Information shown section start

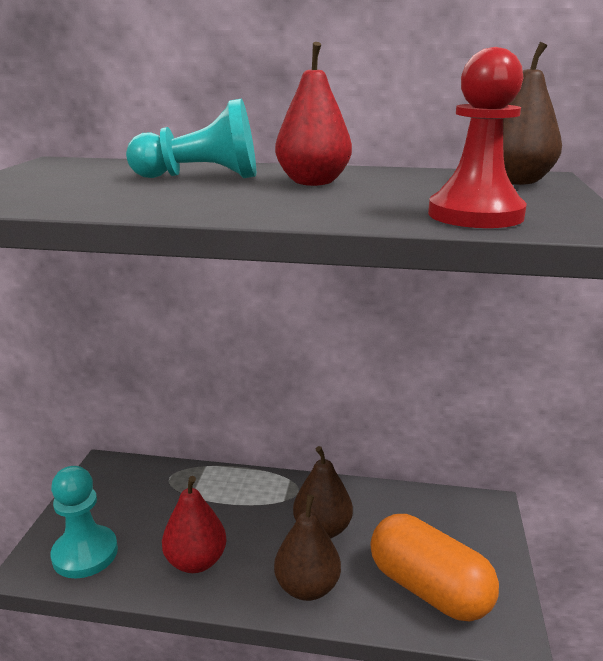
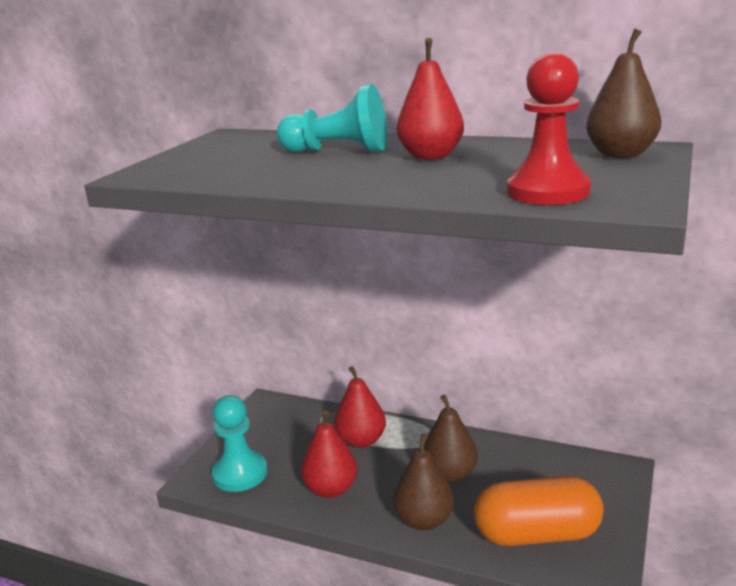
camera: 15 degrees right, 0 degrees up
(219, 500) = (361, 441): none -> red pear
(429, 589) = (537, 534): orange capsule -> orange capsule turned 60 degrees counterclockwise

Information shown section end

Would you please filter the lines above and copy every one that includes "degrees"?

camera: 15 degrees right, 0 degrees up
(429, 589) = (537, 534): orange capsule -> orange capsule turned 60 degrees counterclockwise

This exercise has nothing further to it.